What the exercise asks » Identify all lines of the data containing the string "added" and copy them.

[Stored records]
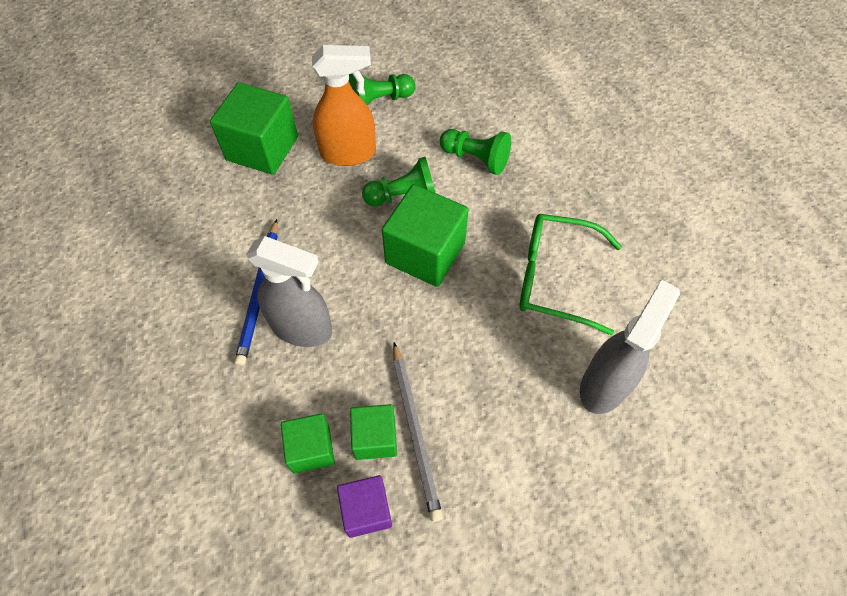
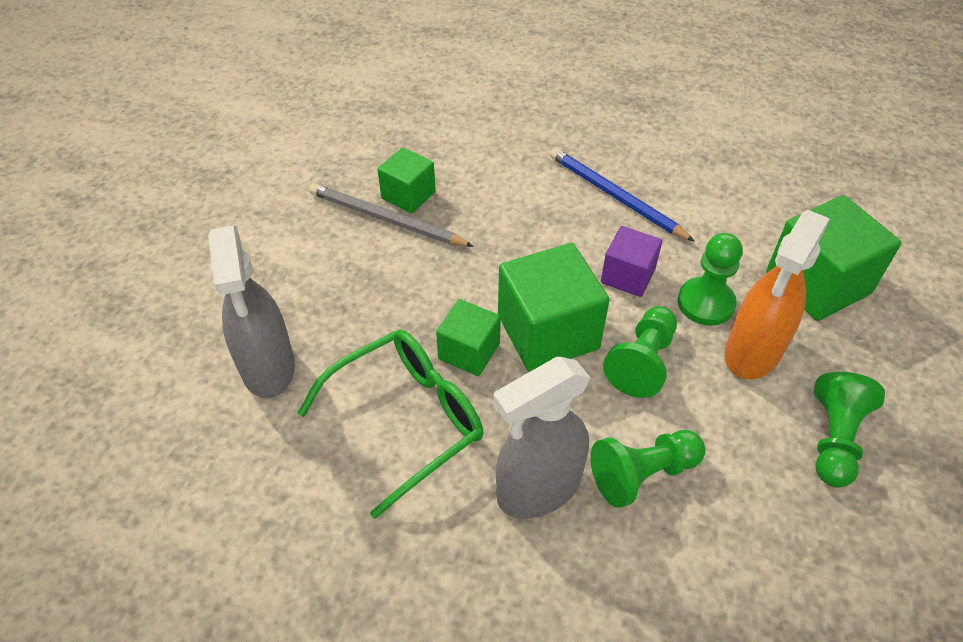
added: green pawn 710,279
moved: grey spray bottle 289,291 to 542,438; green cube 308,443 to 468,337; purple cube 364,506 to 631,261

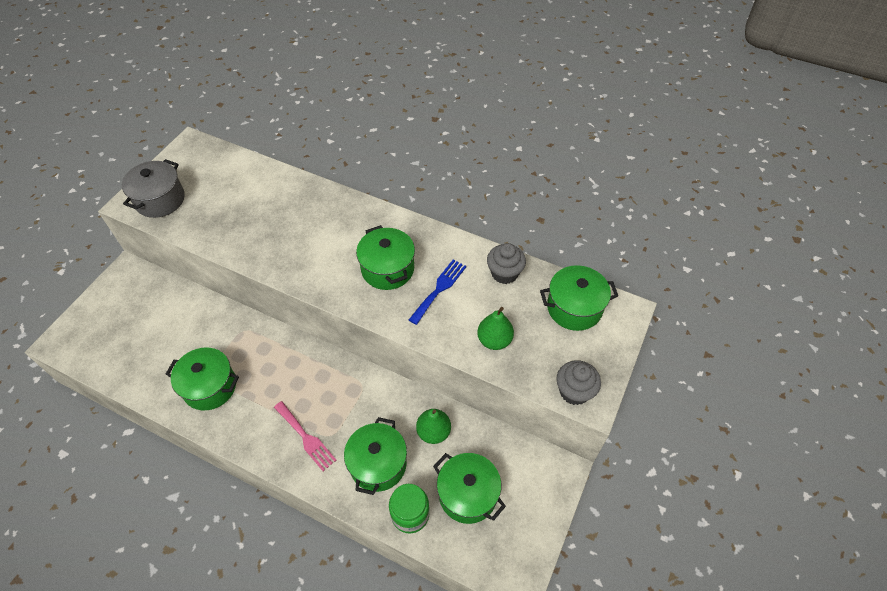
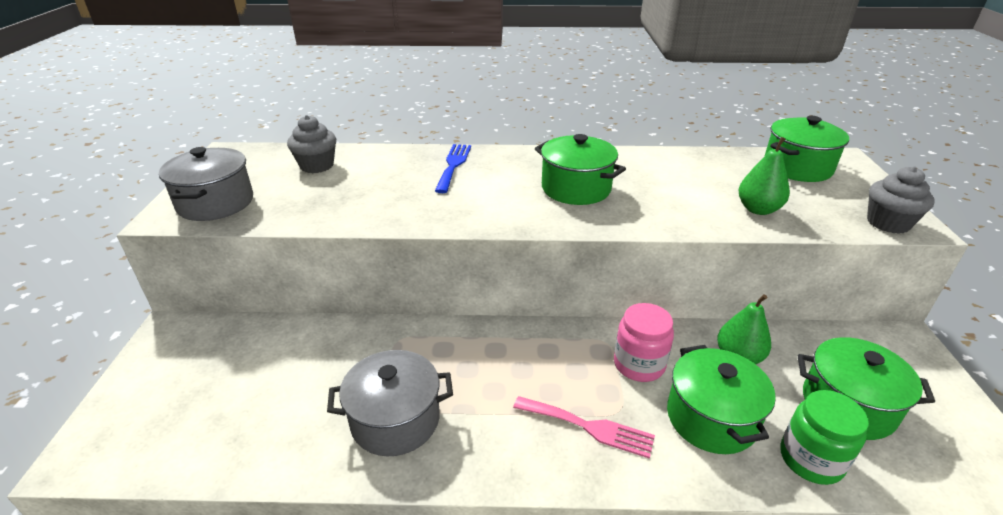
added: pink jar 644,342
moved: blue fork 437,292 to 453,168; grey cupcake 506,263 to 311,144
recoloured: green pot 202,379 to grey pot 390,403

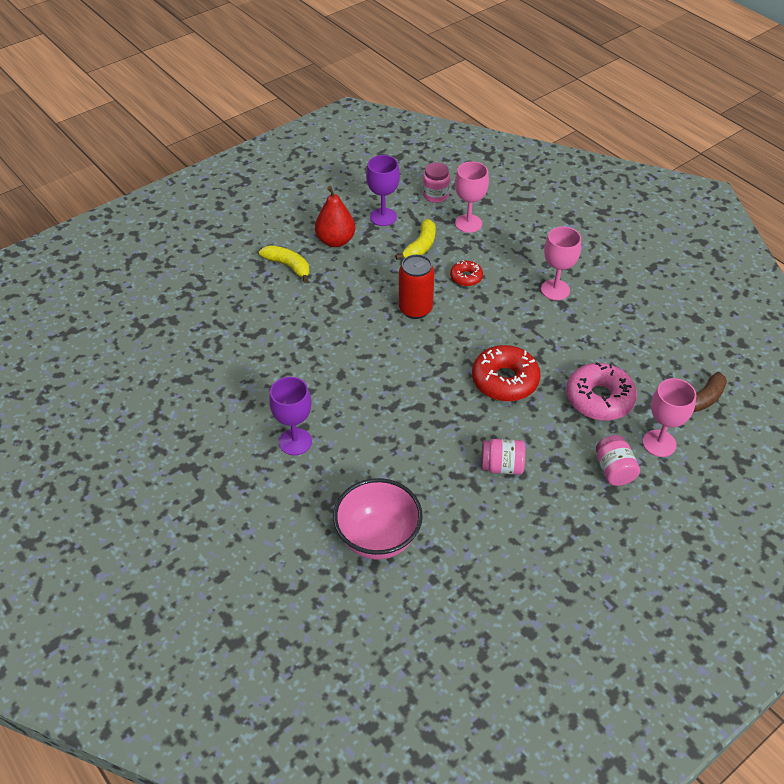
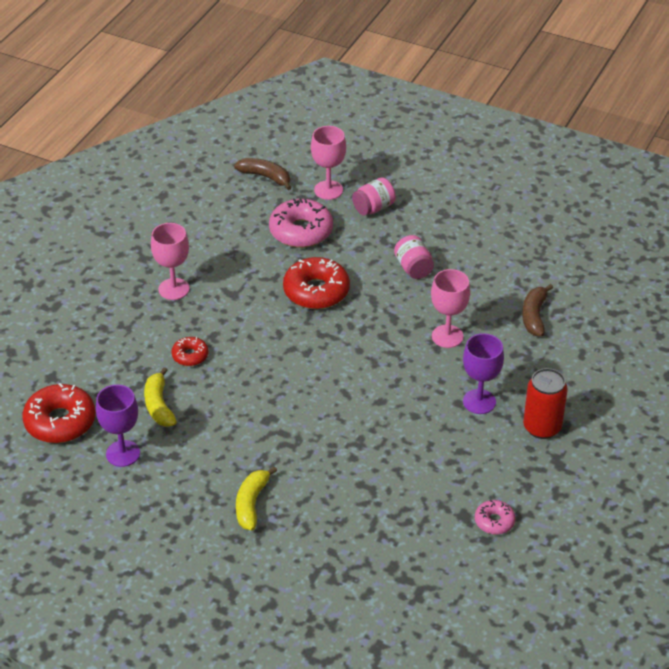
removed: red pear 335,216
added: pink donut 495,517
moved: red can 416,286 to 545,403; pink goblet 472,197 to 450,308
replaced: pink bowl 378,519 to brown banana 537,310; pink jar 436,182 to red donut 59,413
turned: yellow banana 415,239 = 160,397 105 degrees counterclockwise

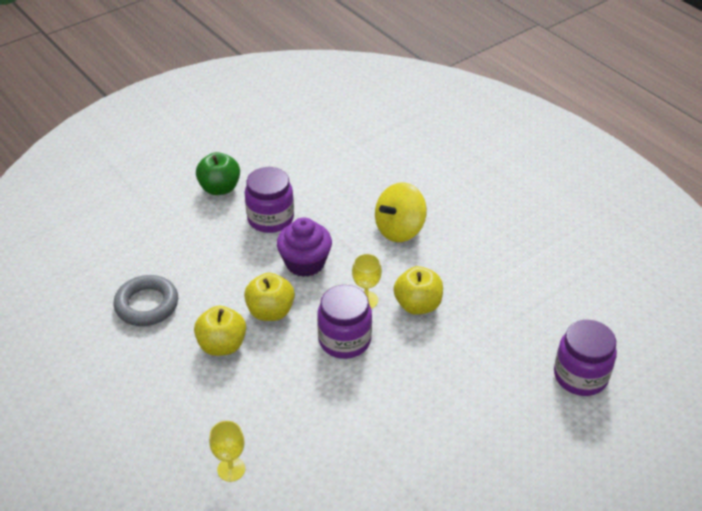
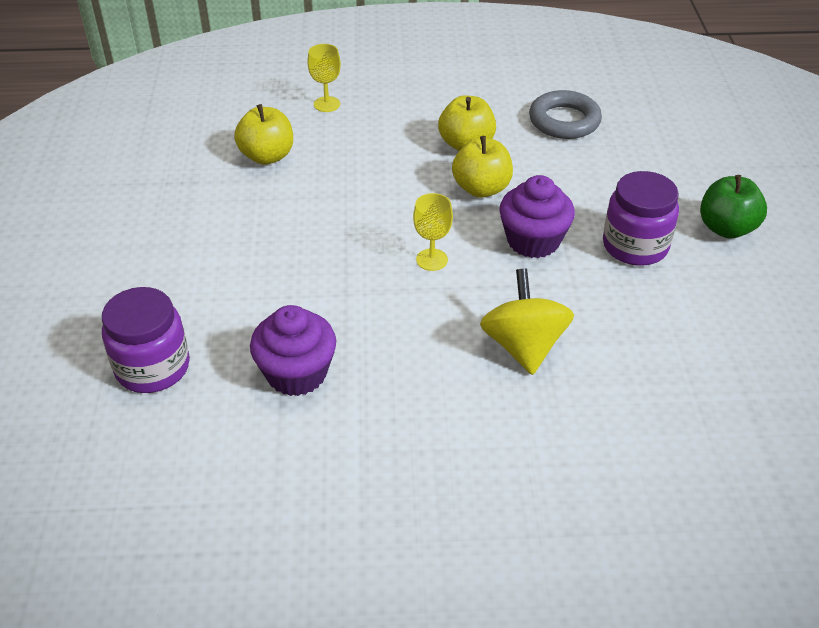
removed: purple jar 344,322
added: purple cupcake 293,350
moved: yellow apple 418,290 to 263,134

Exercise response »
added: green pawn 710,279
added: pink jar 644,342
added: pink donut 495,517
added: purple cupcake 293,350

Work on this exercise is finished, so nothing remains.